Exercise objective: Please transcribe exactly, and only, the lines of the data below between the line holding "brown_tafamisax [612,342] ->" and the line holding "black_firadozok [932,527] ->", inclusive.

Records shown:
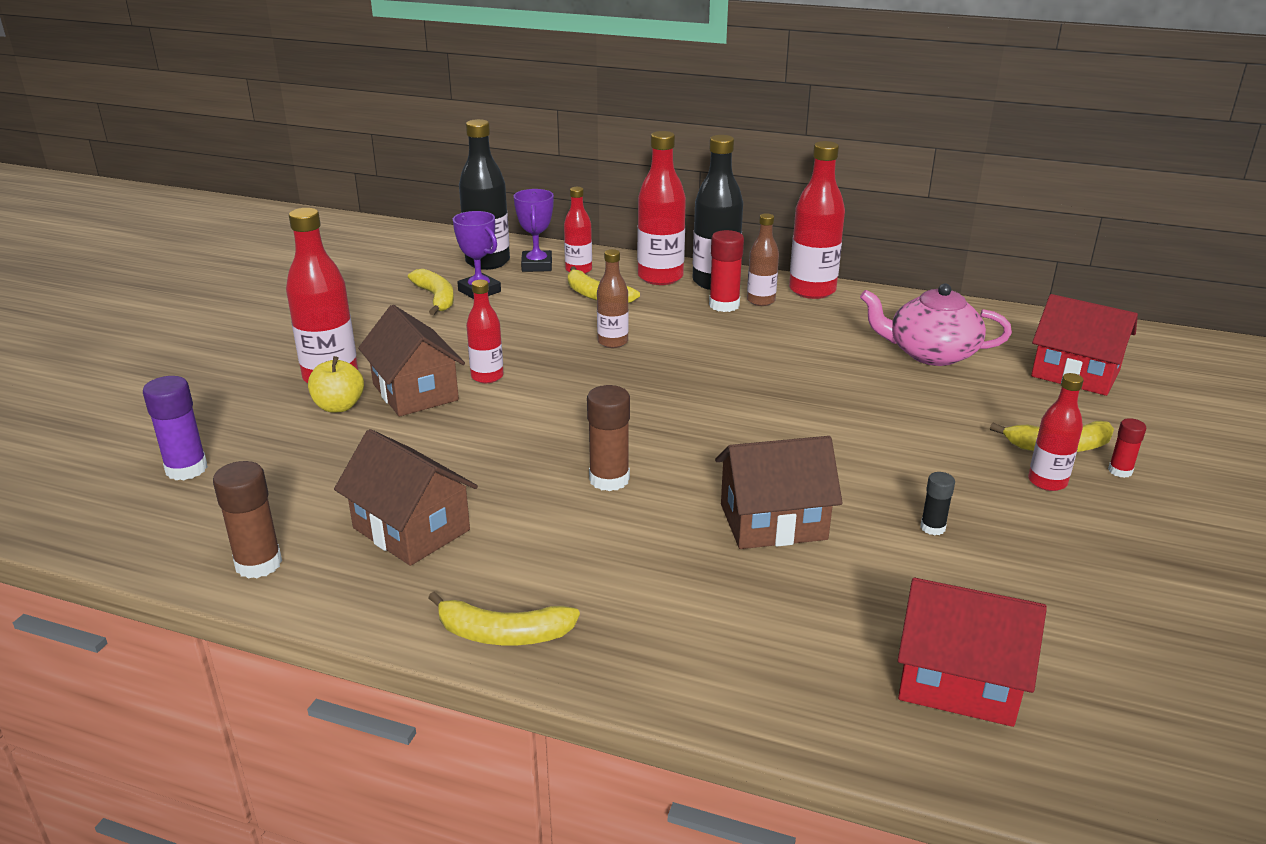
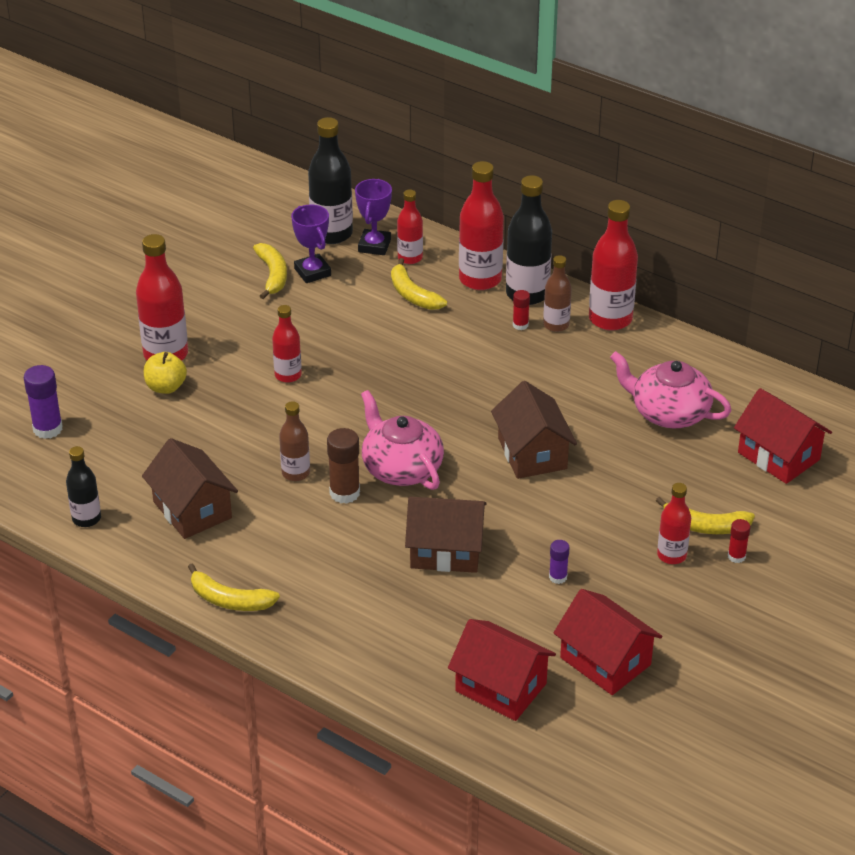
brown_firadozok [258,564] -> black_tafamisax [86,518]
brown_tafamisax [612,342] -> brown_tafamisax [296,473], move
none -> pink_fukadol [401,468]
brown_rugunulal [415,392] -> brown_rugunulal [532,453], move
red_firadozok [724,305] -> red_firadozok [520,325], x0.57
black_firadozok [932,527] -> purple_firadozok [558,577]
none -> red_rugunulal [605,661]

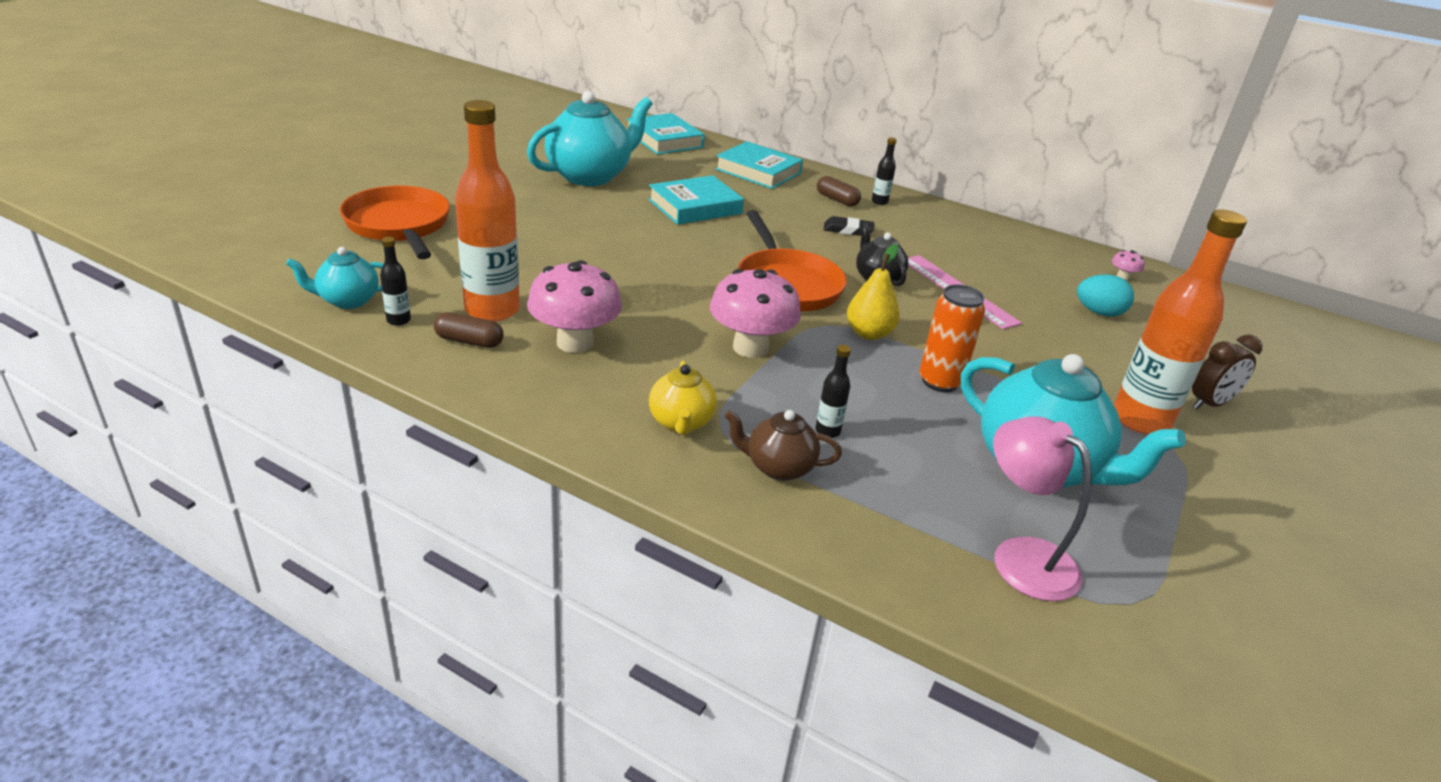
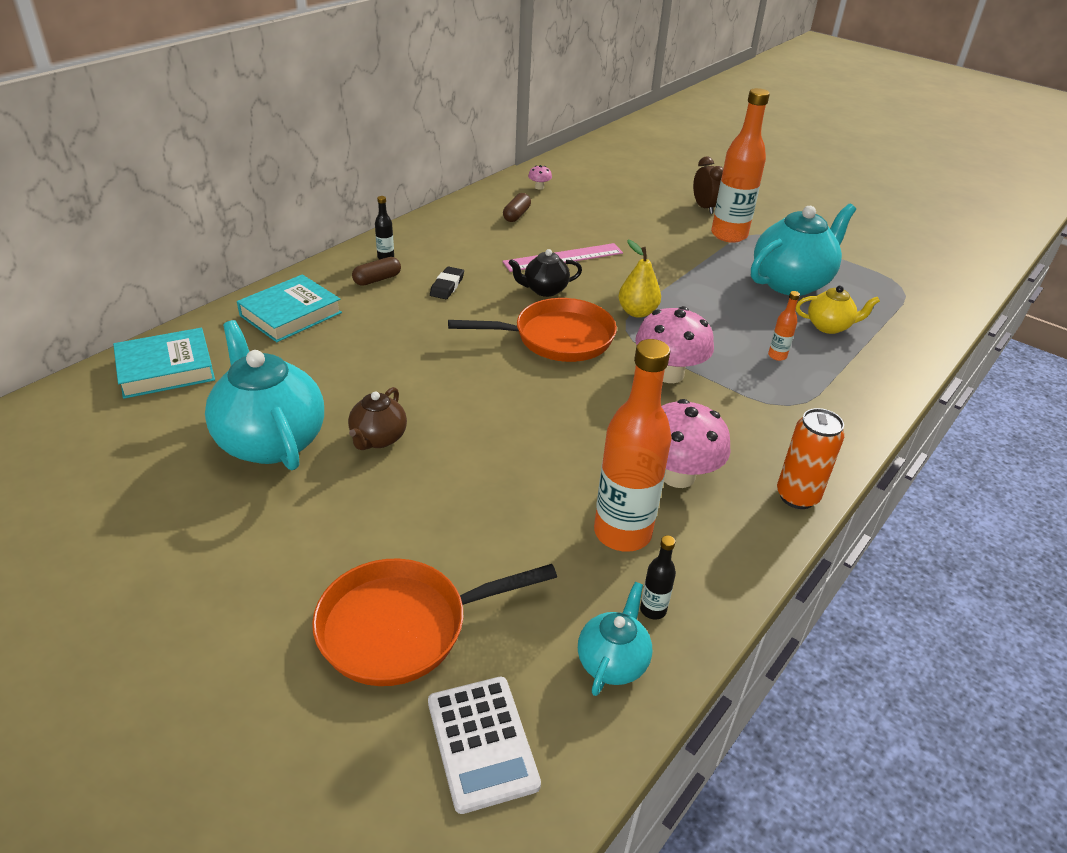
brown_fukadol [778,467] -> brown_fukadol [378,439], move
none -> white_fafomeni [482,743]
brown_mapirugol [469,341] -> brown_mapirugol [516,215], move
turquoise_fukadol [348,300] -> turquoise_fukadol [612,662], 150 degrees counterclockwise
black_tafamisax [827,431] -> orange_tafamisax [777,356]
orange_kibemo [940,382] -> orange_kibemo [797,496], move
yellow_fukadol [681,423] -> yellow_fukadol [829,326], move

Reply to the exercise:
brown_tafamisax [612,342] -> brown_tafamisax [296,473], move
none -> pink_fukadol [401,468]
brown_rugunulal [415,392] -> brown_rugunulal [532,453], move
red_firadozok [724,305] -> red_firadozok [520,325], x0.57
black_firadozok [932,527] -> purple_firadozok [558,577]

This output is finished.